Detected change data:
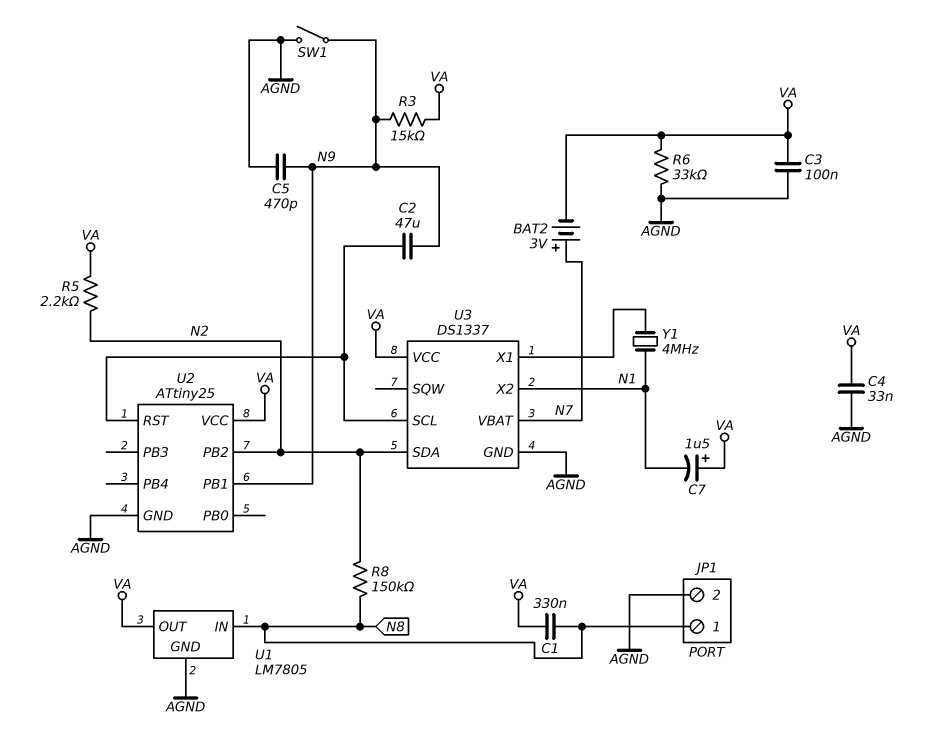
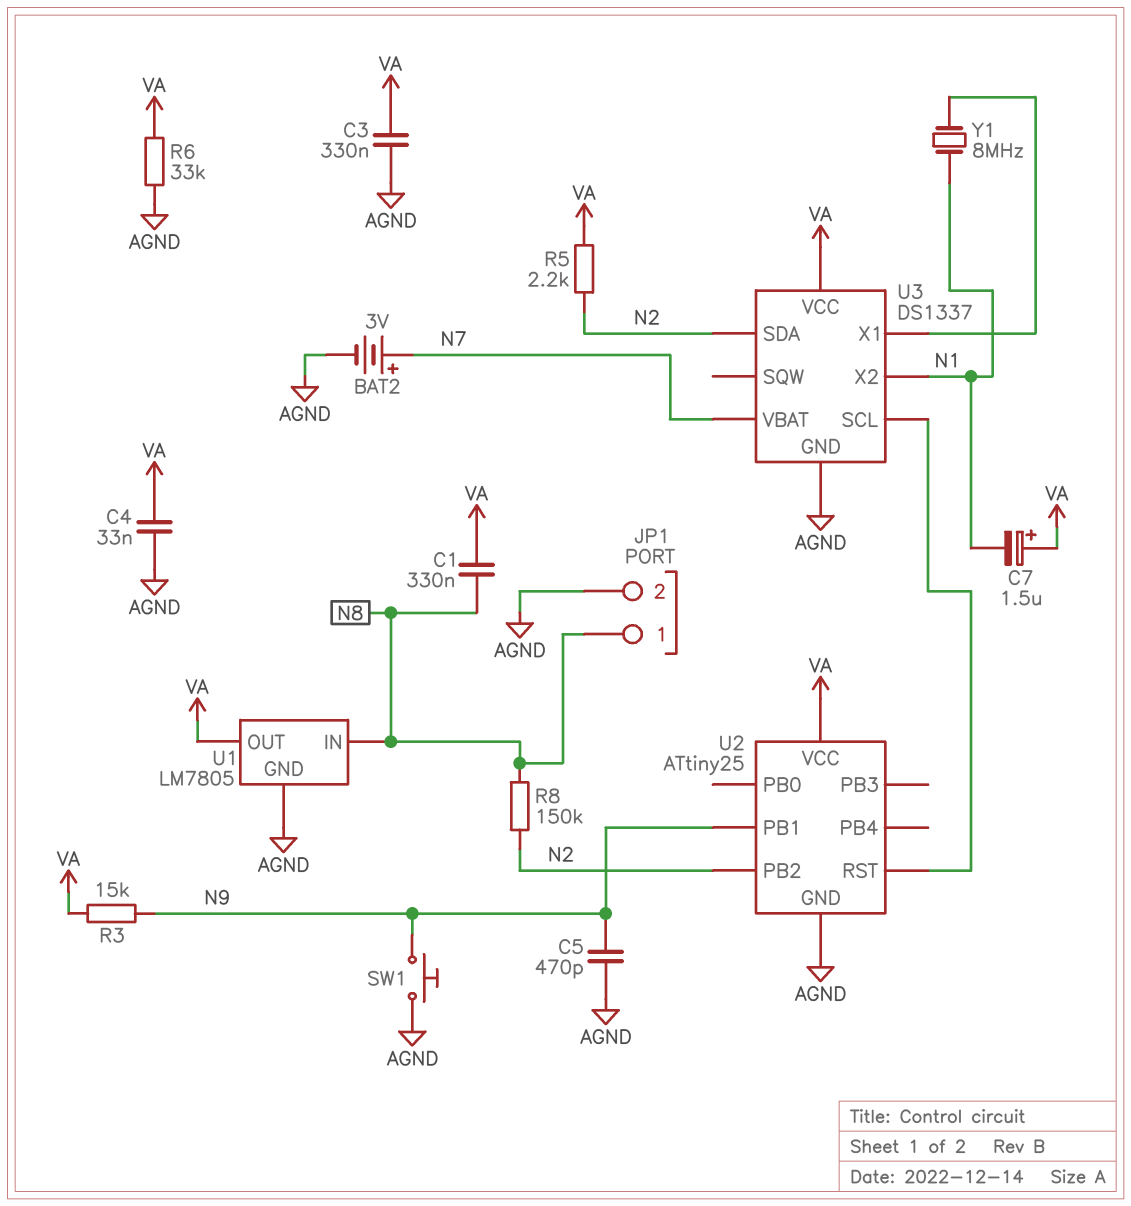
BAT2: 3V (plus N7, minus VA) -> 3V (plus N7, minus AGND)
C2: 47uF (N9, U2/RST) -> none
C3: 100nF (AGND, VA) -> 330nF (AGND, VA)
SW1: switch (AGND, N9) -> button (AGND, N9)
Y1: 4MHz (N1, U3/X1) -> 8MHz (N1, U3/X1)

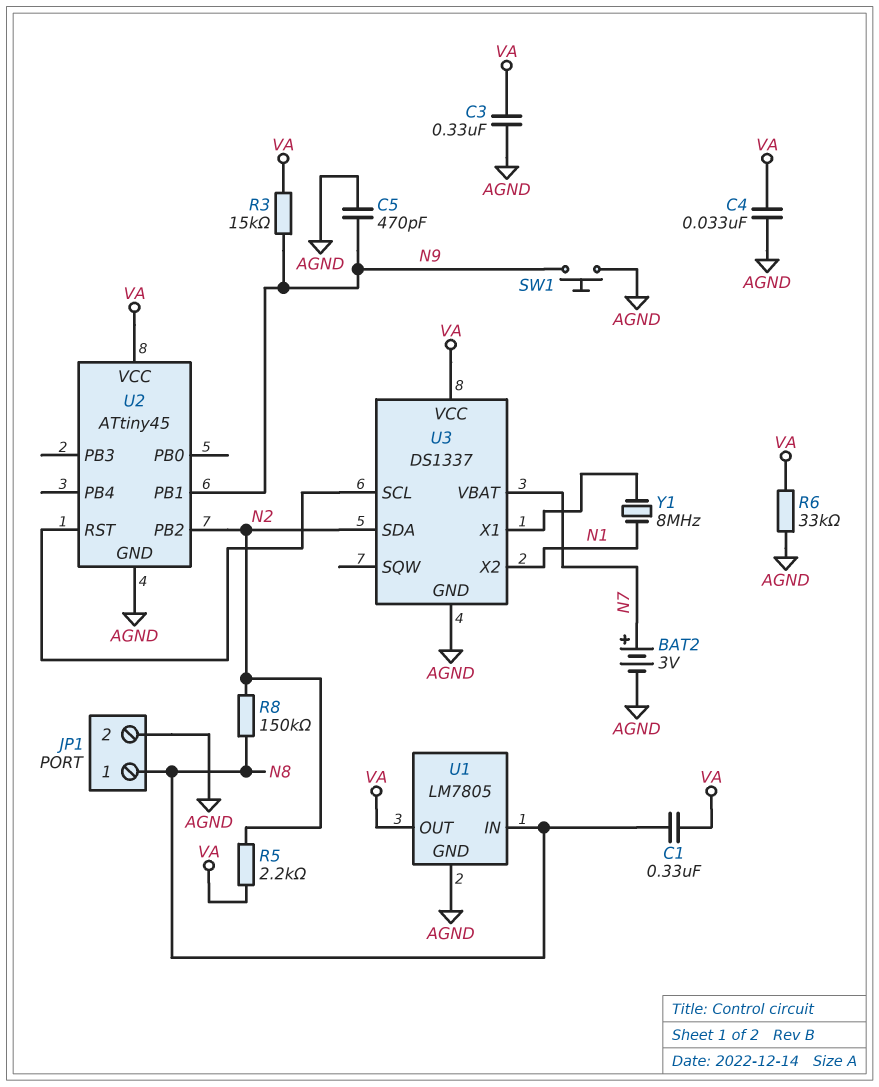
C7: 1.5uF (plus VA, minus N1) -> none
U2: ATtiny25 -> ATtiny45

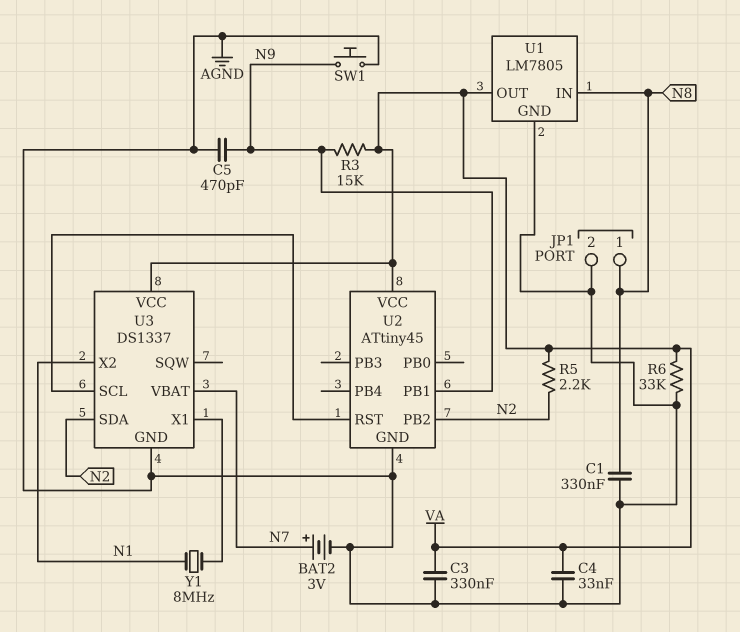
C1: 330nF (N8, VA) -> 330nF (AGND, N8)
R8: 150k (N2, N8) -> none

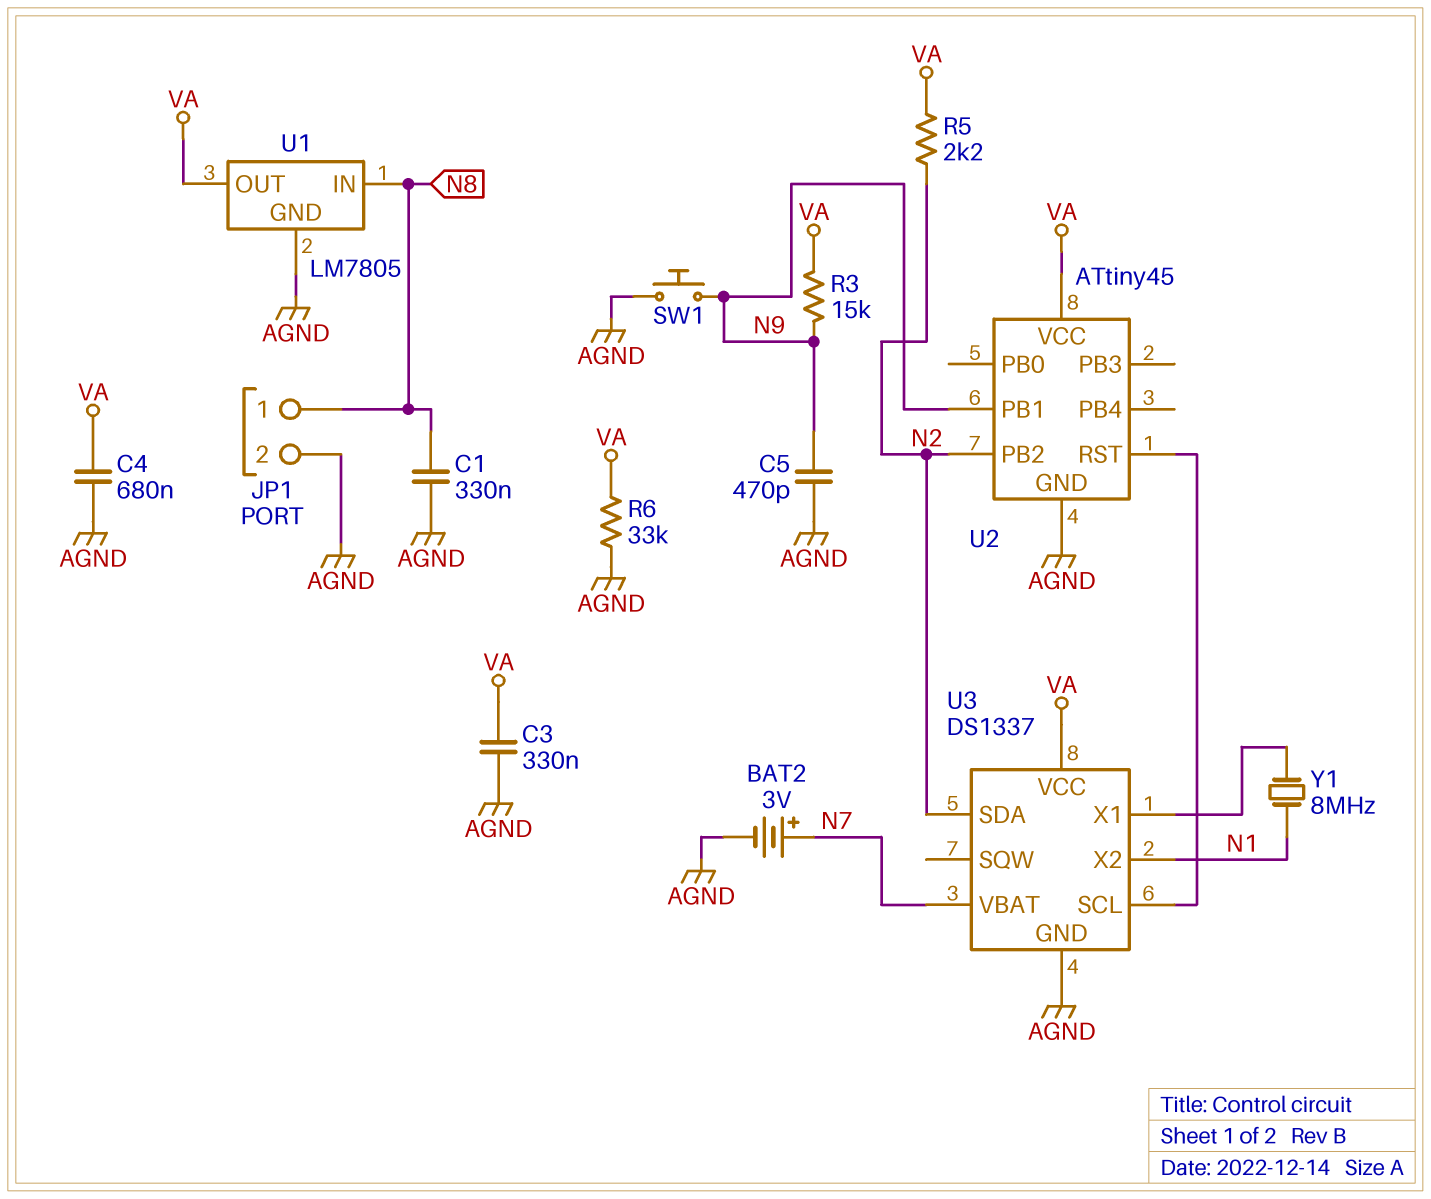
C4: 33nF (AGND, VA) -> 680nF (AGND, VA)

TASK REQUIREMENTS: Search the entries for the string "none" and copy each line where it occurs.

RESULT BELOW:
C2: 47uF (N9, U2/RST) -> none
C7: 1.5uF (plus VA, minus N1) -> none
R8: 150k (N2, N8) -> none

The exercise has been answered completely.